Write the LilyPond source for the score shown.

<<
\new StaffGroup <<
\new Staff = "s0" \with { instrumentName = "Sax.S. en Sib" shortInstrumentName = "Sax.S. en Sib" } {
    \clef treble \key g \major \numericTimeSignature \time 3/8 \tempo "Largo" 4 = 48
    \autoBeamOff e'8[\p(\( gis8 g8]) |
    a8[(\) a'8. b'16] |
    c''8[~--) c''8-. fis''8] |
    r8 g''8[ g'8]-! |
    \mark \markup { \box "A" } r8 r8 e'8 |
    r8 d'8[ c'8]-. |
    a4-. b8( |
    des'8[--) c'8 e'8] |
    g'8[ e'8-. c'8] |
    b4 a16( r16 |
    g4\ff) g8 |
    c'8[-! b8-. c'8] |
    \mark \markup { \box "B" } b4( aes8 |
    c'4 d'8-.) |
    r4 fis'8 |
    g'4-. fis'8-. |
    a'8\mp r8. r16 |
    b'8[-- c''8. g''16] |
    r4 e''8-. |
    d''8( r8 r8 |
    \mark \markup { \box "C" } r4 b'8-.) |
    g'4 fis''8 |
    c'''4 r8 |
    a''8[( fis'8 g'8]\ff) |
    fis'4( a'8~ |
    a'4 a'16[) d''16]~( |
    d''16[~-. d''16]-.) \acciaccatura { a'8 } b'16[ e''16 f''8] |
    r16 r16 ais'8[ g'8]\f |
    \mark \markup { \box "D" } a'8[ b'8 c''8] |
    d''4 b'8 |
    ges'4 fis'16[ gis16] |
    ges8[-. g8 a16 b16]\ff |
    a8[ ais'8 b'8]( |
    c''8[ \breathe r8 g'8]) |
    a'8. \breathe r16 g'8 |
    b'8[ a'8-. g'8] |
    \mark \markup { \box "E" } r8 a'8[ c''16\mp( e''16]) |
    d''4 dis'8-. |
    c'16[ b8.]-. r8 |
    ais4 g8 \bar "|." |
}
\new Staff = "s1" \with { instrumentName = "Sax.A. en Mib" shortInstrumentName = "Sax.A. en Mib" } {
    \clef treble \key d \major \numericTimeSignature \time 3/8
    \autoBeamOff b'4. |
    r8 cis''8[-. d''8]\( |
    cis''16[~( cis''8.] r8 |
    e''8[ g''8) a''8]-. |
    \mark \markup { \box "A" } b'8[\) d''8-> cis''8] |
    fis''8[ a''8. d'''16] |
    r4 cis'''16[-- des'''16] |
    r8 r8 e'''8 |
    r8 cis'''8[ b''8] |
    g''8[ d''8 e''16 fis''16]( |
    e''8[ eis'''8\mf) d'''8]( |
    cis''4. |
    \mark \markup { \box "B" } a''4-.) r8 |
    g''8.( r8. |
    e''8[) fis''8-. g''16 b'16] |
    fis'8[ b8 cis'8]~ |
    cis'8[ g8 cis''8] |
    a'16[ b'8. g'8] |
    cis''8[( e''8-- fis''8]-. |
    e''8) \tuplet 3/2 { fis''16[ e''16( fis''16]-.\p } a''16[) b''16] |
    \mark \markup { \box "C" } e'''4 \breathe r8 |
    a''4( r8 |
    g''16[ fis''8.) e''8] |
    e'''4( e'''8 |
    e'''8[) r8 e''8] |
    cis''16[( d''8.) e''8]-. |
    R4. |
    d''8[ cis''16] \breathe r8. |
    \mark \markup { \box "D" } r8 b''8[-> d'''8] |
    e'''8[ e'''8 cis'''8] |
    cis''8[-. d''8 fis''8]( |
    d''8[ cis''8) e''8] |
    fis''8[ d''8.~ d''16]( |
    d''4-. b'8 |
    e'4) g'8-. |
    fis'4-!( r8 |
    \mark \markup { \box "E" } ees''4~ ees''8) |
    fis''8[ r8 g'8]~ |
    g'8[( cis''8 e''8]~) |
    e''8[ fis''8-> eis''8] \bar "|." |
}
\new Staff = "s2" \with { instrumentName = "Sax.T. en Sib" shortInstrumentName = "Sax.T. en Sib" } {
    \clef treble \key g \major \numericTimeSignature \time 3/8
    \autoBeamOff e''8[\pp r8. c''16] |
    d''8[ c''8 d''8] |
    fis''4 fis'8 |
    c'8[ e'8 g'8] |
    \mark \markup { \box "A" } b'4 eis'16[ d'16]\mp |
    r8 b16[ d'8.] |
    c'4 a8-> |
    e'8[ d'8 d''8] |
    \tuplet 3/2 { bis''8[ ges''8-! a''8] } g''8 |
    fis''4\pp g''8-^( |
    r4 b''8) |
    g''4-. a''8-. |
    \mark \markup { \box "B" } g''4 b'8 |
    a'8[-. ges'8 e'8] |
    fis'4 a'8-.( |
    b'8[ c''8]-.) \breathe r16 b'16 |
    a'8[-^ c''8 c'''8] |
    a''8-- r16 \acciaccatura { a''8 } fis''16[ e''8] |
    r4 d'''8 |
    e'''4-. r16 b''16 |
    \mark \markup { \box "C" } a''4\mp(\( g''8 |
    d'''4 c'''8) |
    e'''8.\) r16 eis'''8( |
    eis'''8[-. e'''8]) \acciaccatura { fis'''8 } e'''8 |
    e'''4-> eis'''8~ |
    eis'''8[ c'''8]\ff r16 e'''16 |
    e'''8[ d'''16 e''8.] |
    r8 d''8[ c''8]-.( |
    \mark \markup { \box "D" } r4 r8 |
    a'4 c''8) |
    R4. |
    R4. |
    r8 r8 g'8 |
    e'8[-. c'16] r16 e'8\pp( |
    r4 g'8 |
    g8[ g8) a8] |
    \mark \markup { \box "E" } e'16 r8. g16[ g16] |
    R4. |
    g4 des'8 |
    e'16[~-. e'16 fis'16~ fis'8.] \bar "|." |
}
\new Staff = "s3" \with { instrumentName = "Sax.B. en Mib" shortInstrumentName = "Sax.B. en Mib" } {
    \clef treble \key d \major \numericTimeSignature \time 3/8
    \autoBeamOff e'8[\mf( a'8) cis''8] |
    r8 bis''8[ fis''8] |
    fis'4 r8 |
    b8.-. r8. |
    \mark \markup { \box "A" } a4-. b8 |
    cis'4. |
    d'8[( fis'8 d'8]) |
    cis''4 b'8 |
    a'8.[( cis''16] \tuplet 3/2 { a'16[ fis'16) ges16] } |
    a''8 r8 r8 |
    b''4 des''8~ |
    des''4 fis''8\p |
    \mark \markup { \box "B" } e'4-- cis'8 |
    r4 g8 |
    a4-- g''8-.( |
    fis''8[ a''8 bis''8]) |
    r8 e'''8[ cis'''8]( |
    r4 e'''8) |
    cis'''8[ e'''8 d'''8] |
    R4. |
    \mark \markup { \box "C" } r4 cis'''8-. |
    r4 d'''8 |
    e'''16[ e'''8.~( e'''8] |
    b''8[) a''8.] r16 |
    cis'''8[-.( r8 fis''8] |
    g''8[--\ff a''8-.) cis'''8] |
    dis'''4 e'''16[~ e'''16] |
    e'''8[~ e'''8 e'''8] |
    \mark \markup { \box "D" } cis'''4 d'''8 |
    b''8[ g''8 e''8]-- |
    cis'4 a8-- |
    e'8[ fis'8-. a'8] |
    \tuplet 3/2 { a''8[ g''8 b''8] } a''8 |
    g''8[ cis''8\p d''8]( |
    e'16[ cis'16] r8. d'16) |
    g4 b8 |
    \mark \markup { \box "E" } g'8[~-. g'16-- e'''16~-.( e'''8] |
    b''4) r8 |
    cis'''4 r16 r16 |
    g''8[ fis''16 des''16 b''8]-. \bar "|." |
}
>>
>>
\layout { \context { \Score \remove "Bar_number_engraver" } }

_ _ _ _ _

Task to complete - Count the lines in the listing above that contain the string "tuplet". Reply with the number alone.

Solution - 4